Start of Supplied material
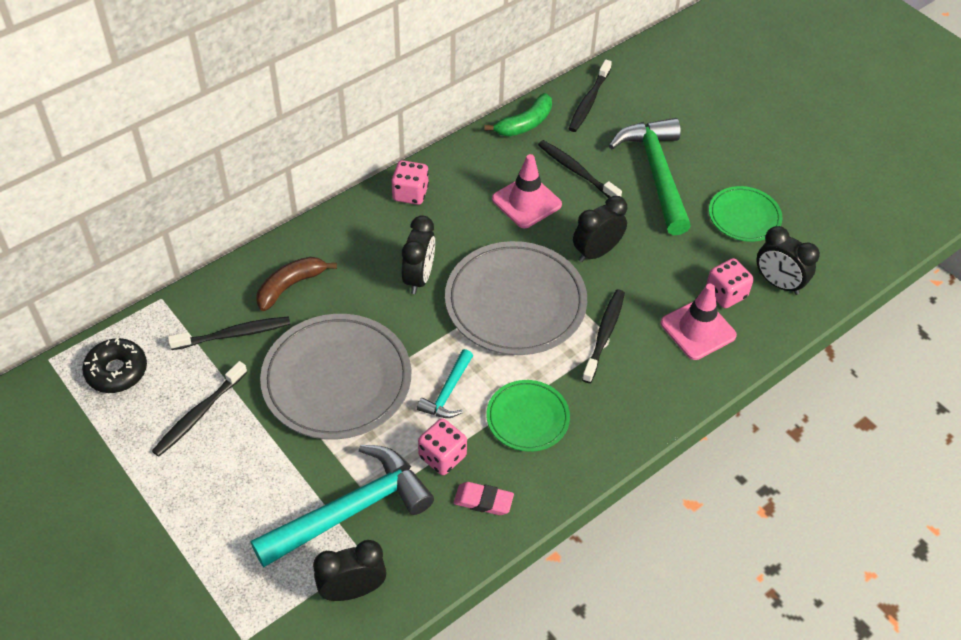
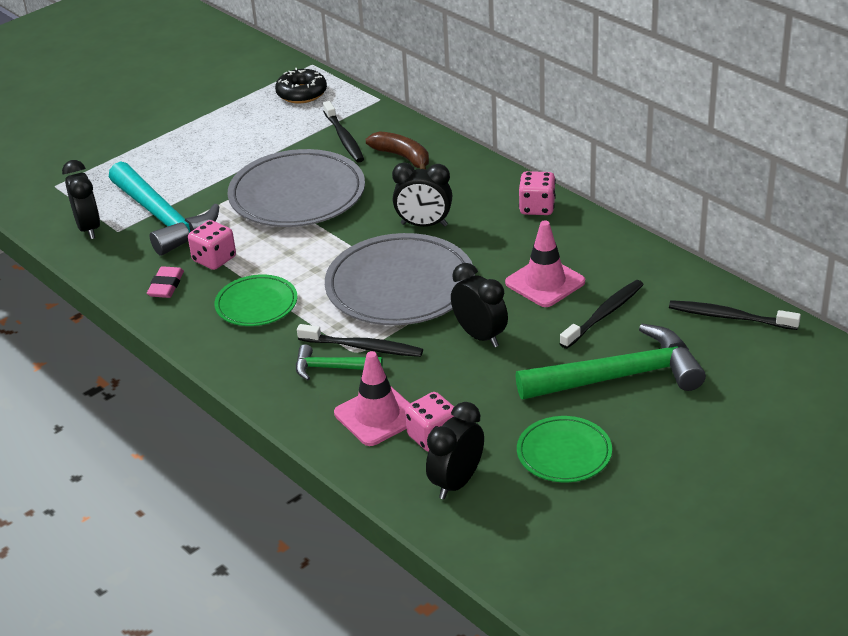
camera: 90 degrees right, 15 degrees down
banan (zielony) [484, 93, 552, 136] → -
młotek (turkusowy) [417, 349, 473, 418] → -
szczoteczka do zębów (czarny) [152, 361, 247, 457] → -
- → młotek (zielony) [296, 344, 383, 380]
End of Supplied material
* _Exercise objective_
Reproduce the records in full, exactly as they appear, and show none of the pictures.

* _Answer to the problem_
camera: 90 degrees right, 15 degrees down
banan (zielony) [484, 93, 552, 136] → -
młotek (turkusowy) [417, 349, 473, 418] → -
szczoteczka do zębów (czarny) [152, 361, 247, 457] → -
- → młotek (zielony) [296, 344, 383, 380]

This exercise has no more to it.